Instructions for the task: Every line of the listing below is to be repeated exactly; the pictures stay out.

Available data:

*** Begin section ***

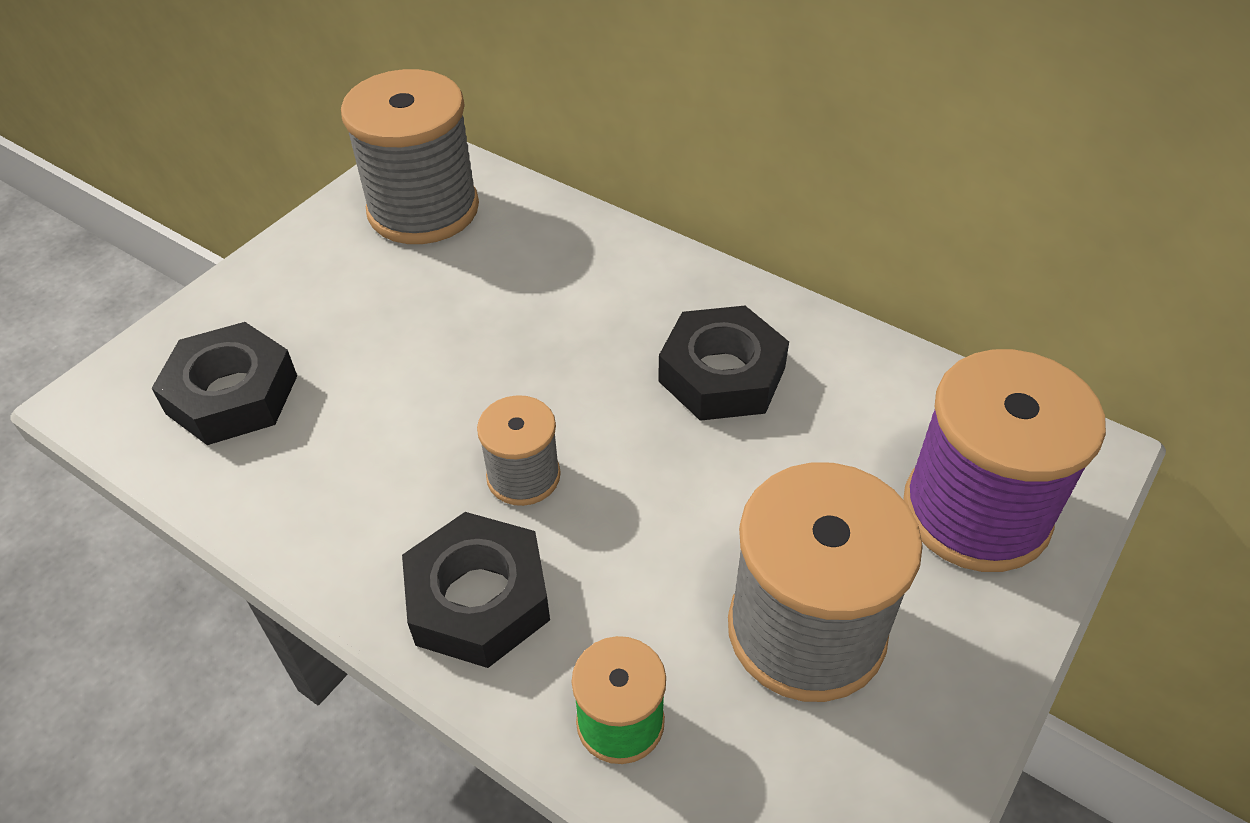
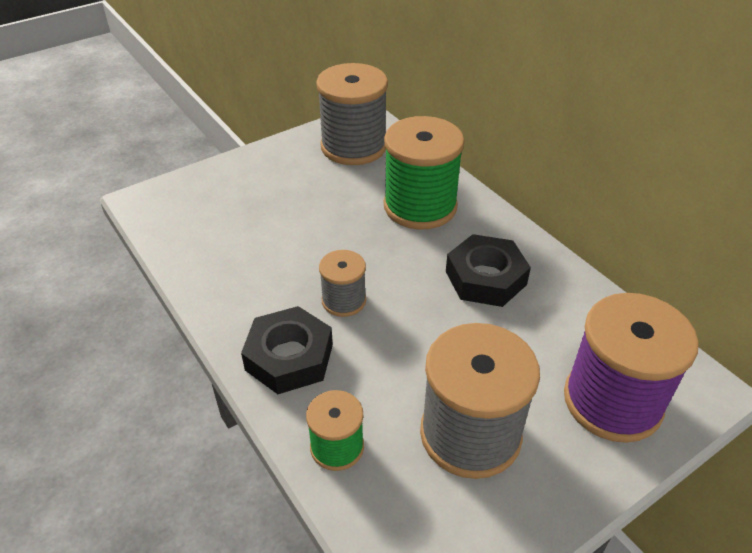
camera: 20 degrees right, 5 degrees down
(232, 394) = (210, 216): black nut -> none
(573, 284) = (420, 206): none -> green spool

*** End section ***

Solution for this exercise:
camera: 20 degrees right, 5 degrees down
(232, 394) = (210, 216): black nut -> none
(573, 284) = (420, 206): none -> green spool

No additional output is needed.